• Data provided
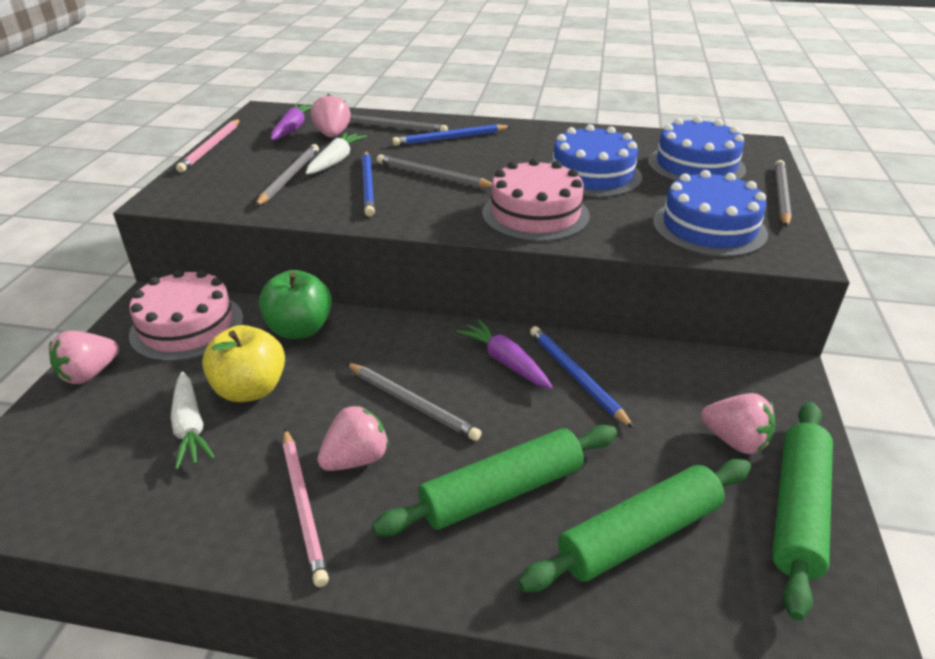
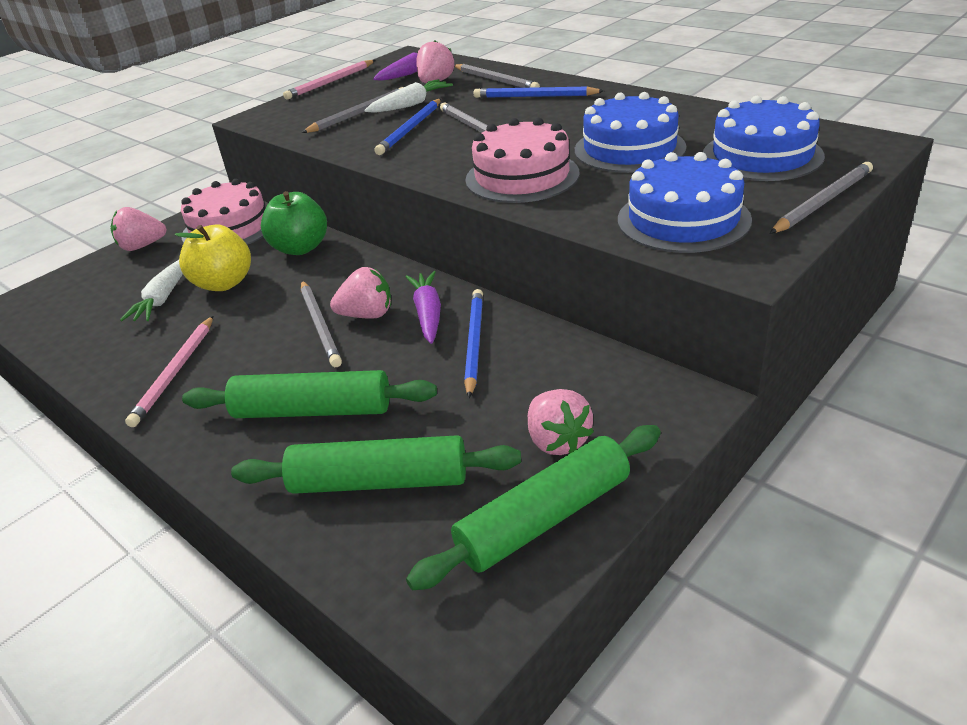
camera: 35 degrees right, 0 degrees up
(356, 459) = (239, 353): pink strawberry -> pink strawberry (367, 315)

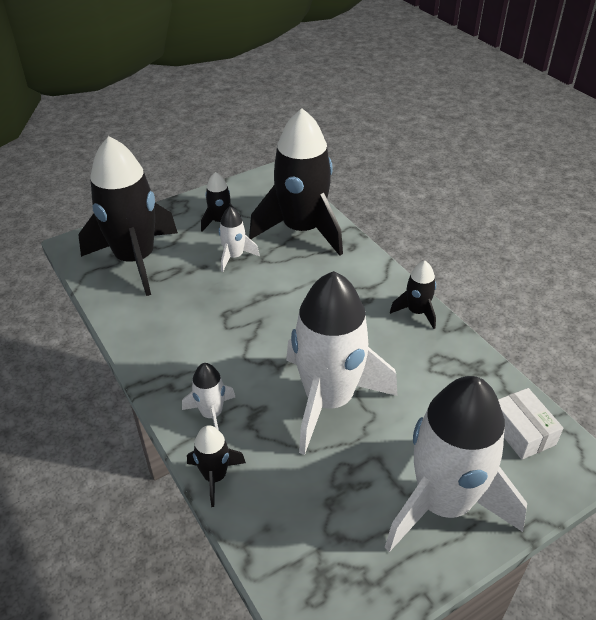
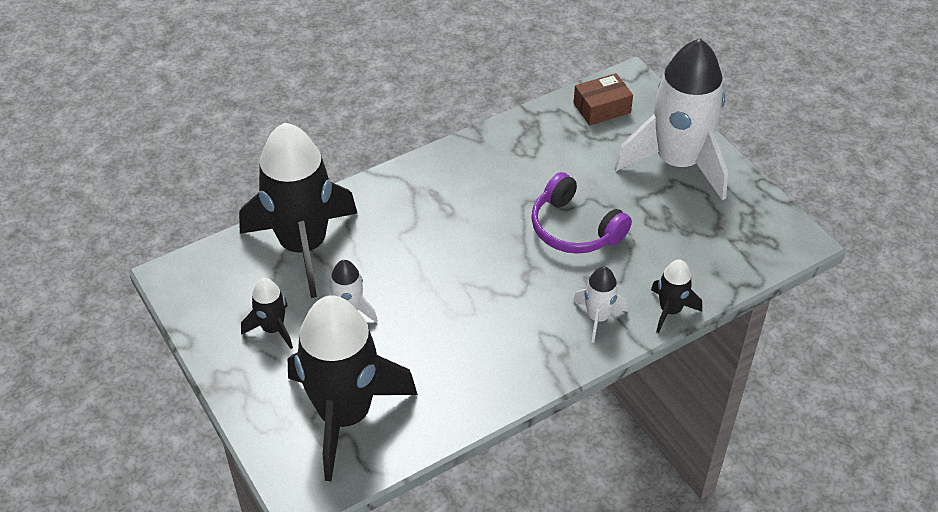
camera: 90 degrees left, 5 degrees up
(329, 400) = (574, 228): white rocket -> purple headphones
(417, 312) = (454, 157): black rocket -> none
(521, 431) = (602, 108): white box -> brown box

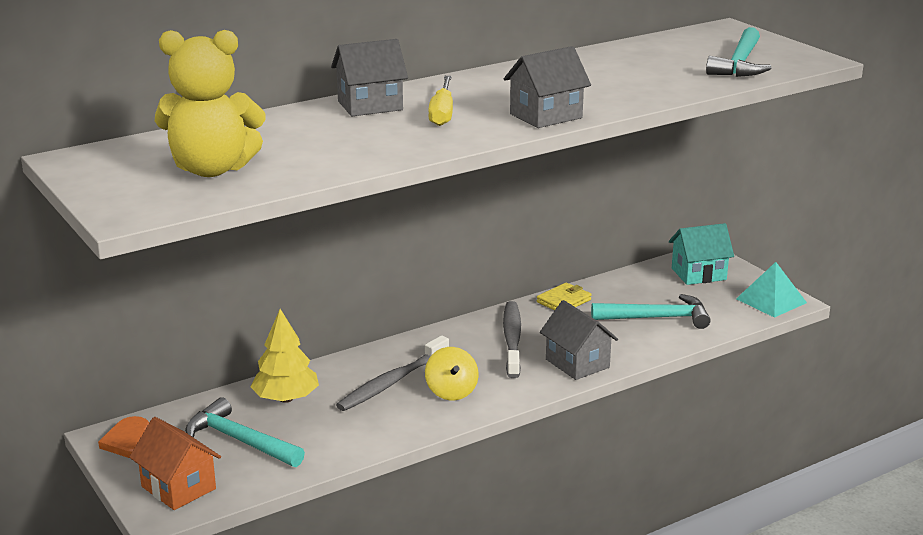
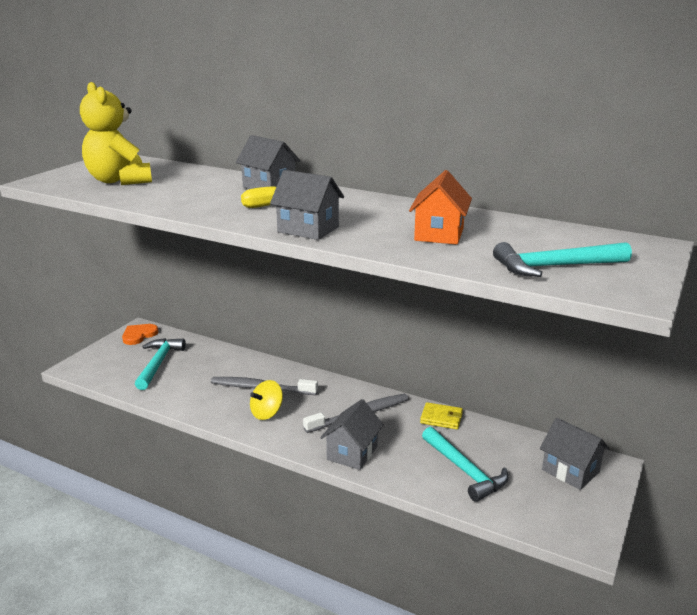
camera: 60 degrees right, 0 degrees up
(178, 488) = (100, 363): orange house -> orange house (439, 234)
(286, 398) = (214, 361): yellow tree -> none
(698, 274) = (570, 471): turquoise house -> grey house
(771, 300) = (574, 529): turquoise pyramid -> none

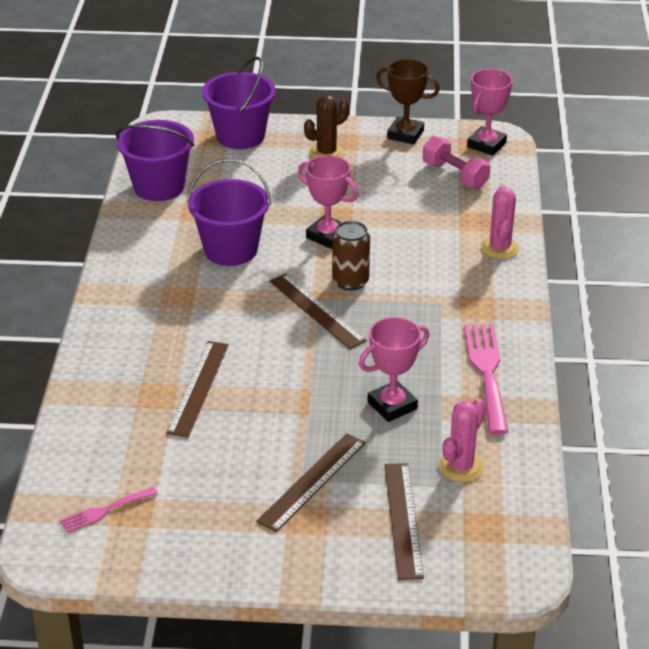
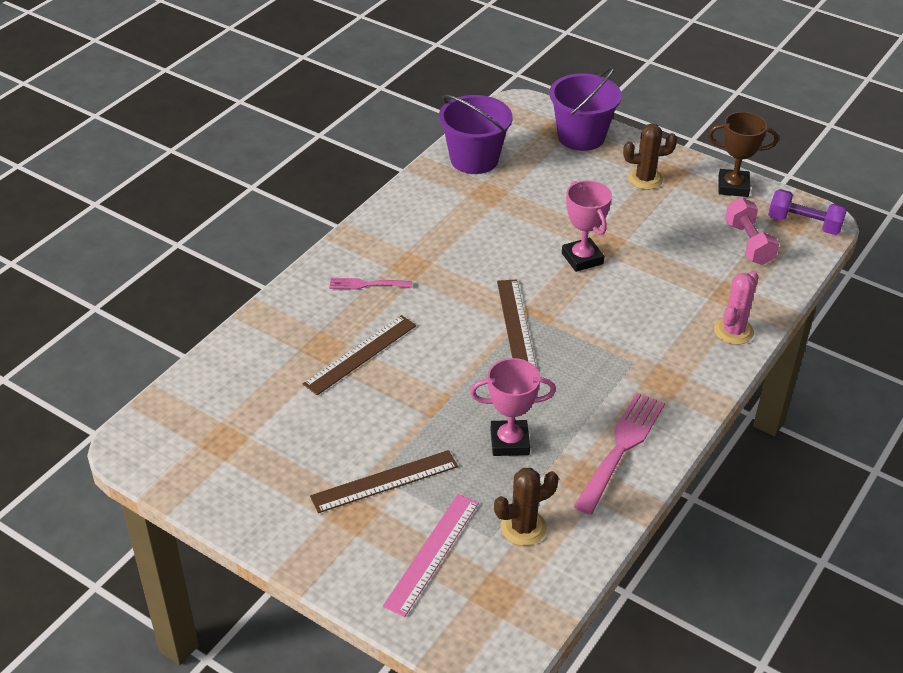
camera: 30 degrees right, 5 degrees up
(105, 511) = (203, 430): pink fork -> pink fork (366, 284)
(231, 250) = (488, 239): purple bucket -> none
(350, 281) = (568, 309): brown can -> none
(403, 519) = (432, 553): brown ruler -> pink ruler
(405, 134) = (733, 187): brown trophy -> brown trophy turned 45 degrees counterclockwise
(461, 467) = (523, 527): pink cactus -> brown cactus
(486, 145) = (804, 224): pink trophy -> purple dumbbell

• What you should do
Your answer should be only the number of lines in the records that hold the word "pink".

• Answer to the problem
5